[Task directions]
Repeat the records below exactly as they appear, leaving out any pictures.

───── Input records ─────

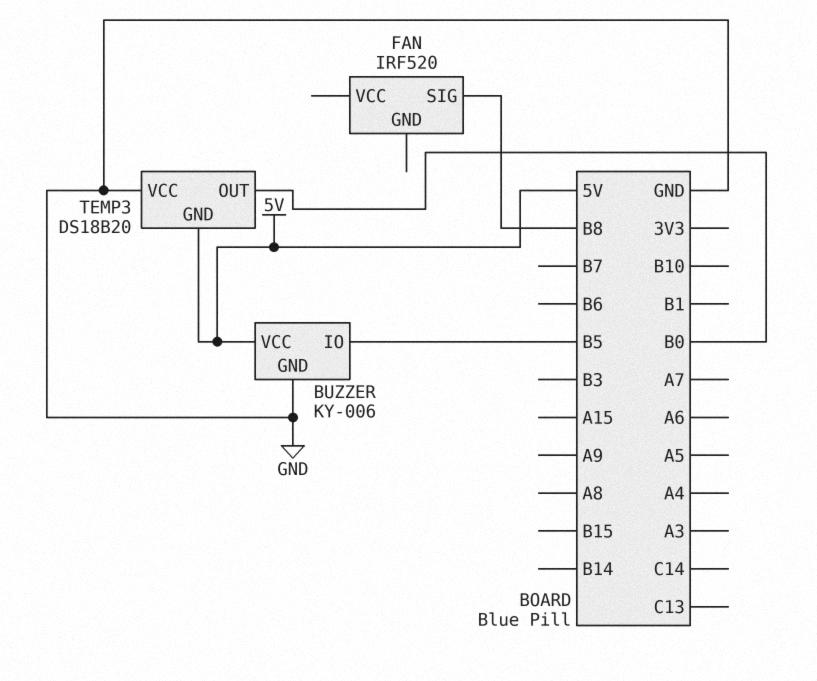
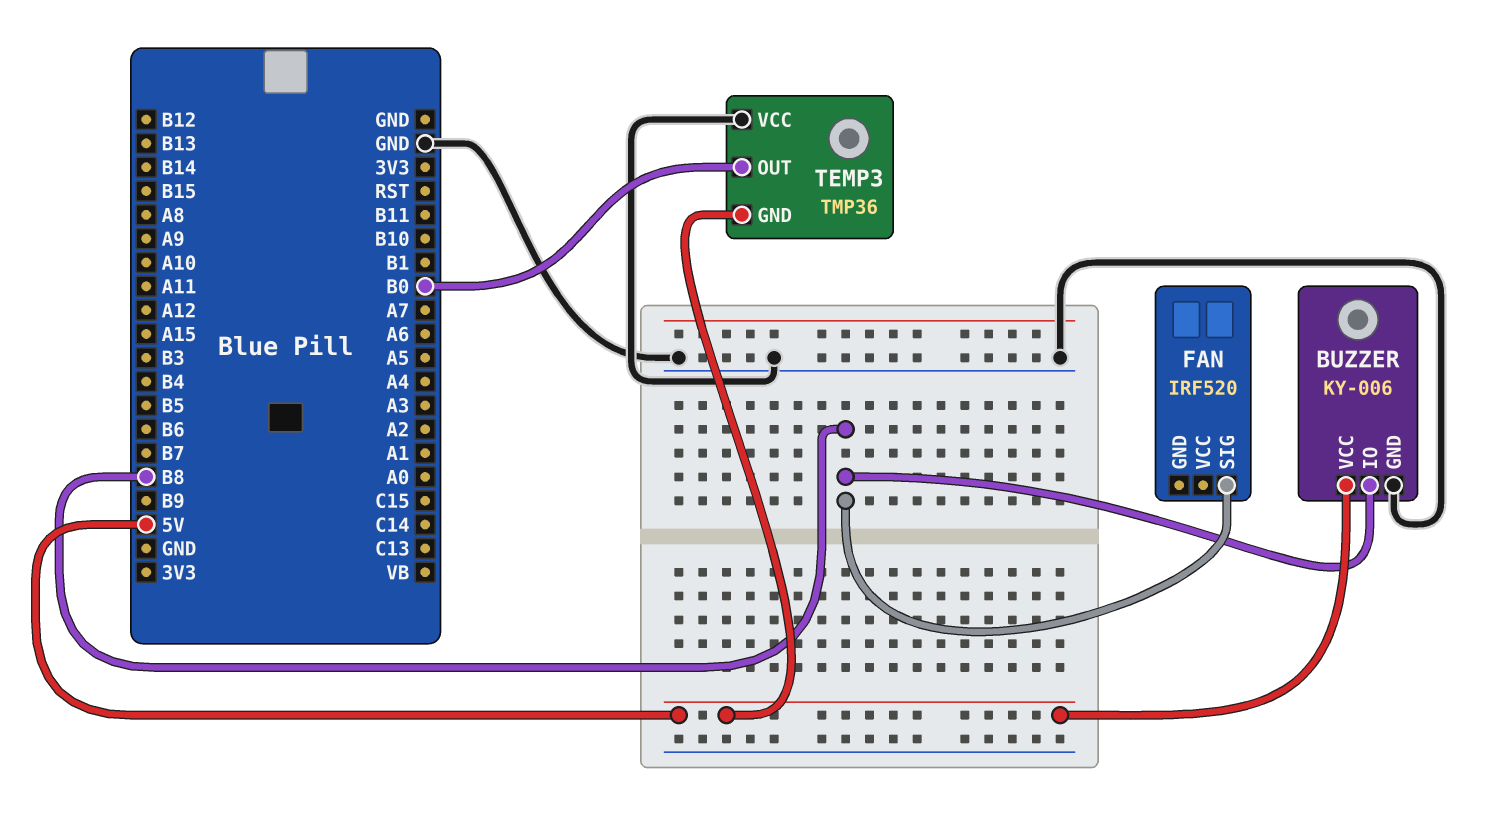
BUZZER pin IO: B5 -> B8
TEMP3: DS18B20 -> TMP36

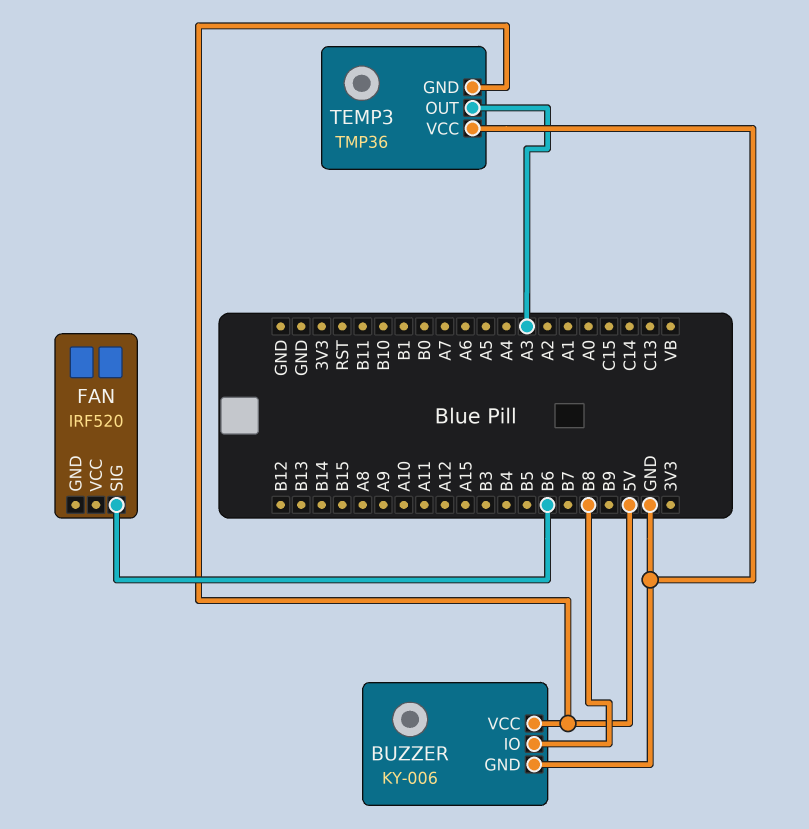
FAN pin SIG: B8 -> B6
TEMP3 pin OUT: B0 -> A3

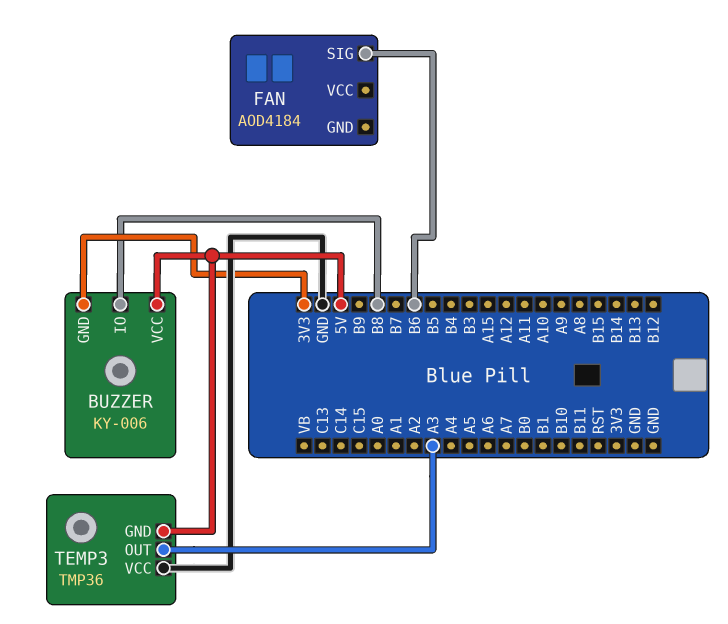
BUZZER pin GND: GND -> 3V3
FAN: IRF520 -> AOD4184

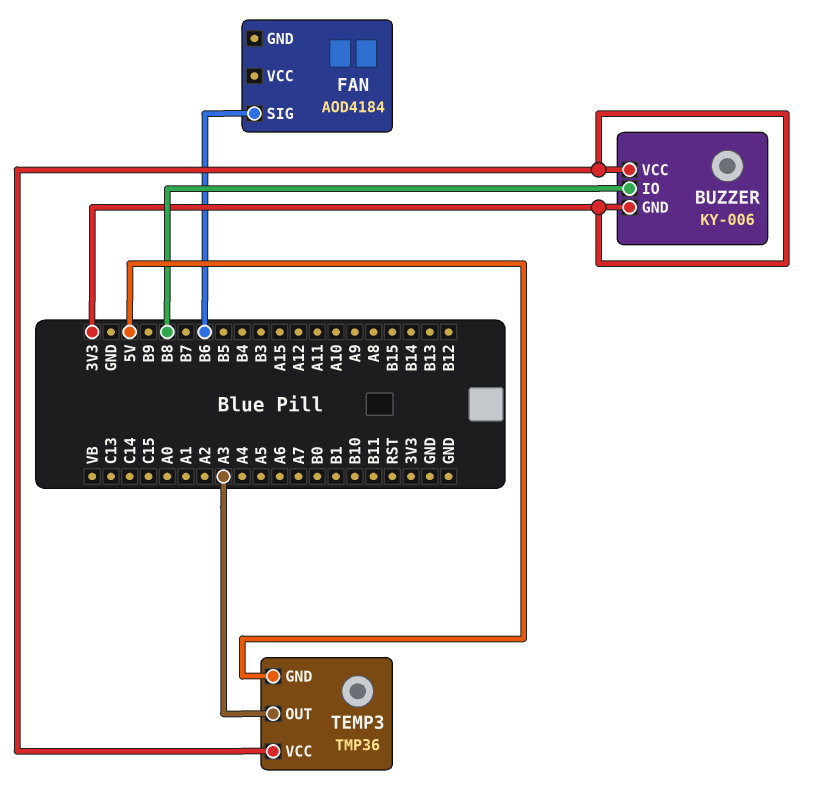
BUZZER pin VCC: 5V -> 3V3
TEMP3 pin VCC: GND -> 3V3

─────

[Result of the task]
BUZZER pin IO: B5 -> B8
TEMP3: DS18B20 -> TMP36

FAN pin SIG: B8 -> B6
TEMP3 pin OUT: B0 -> A3

BUZZER pin GND: GND -> 3V3
FAN: IRF520 -> AOD4184

BUZZER pin VCC: 5V -> 3V3
TEMP3 pin VCC: GND -> 3V3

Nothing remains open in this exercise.